:: REQUIRED ACTION ::
Write the full listing out again, word for word, but omit the pictures.

:: RECORDS FOR THE TASK ::
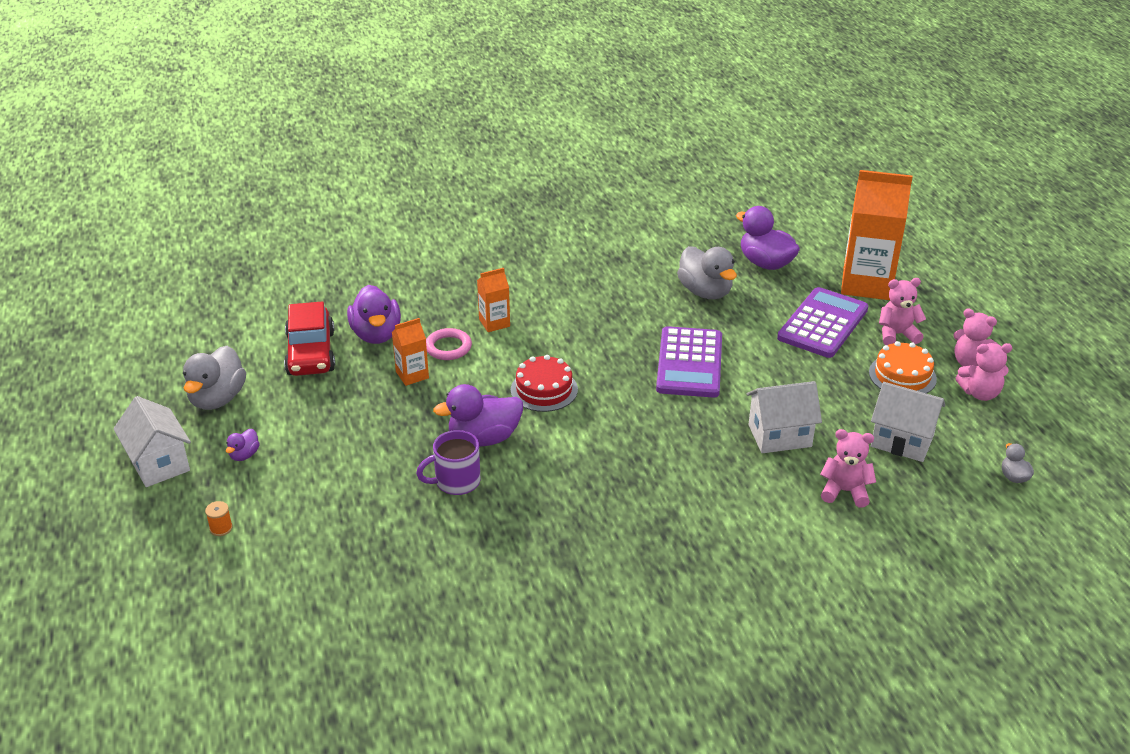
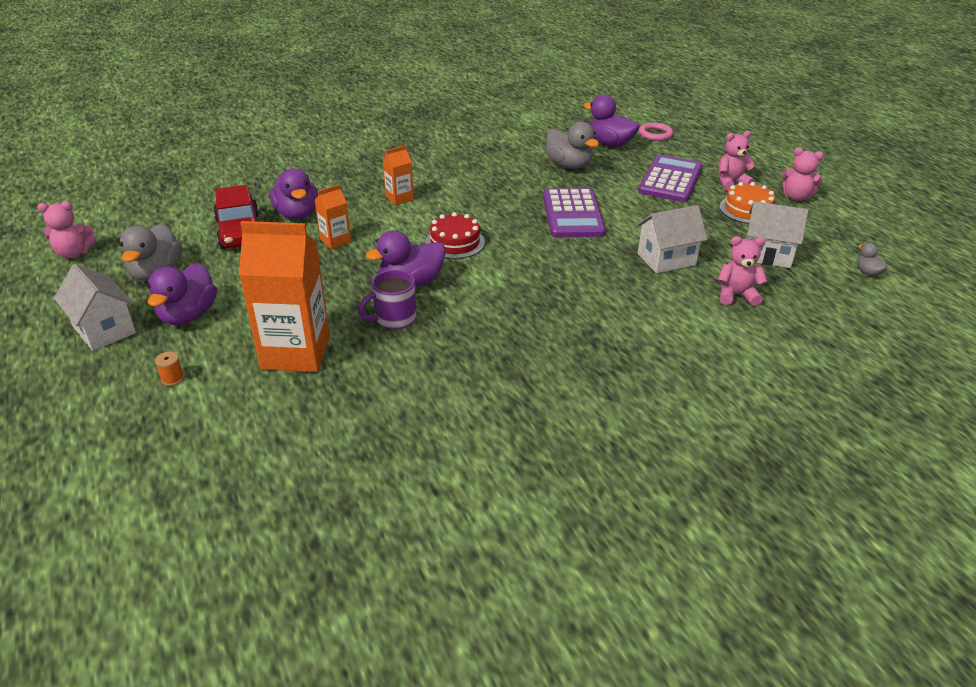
camera: 10 degrees left, 0 degrees up
(244, 455) = (188, 315): purple duck -> purple duck, size x2.07
(448, 347) = (363, 218): pink ring -> pink ring (655, 134)
(866, 284) = (693, 152): orange carton -> orange carton (296, 352)
(980, 393) = (813, 217): pink teddy bear -> pink teddy bear (74, 253)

:: OUTPUT FOR THIS TASK ::
camera: 10 degrees left, 0 degrees up
(244, 455) = (188, 315): purple duck -> purple duck, size x2.07
(448, 347) = (363, 218): pink ring -> pink ring (655, 134)
(866, 284) = (693, 152): orange carton -> orange carton (296, 352)
(980, 393) = (813, 217): pink teddy bear -> pink teddy bear (74, 253)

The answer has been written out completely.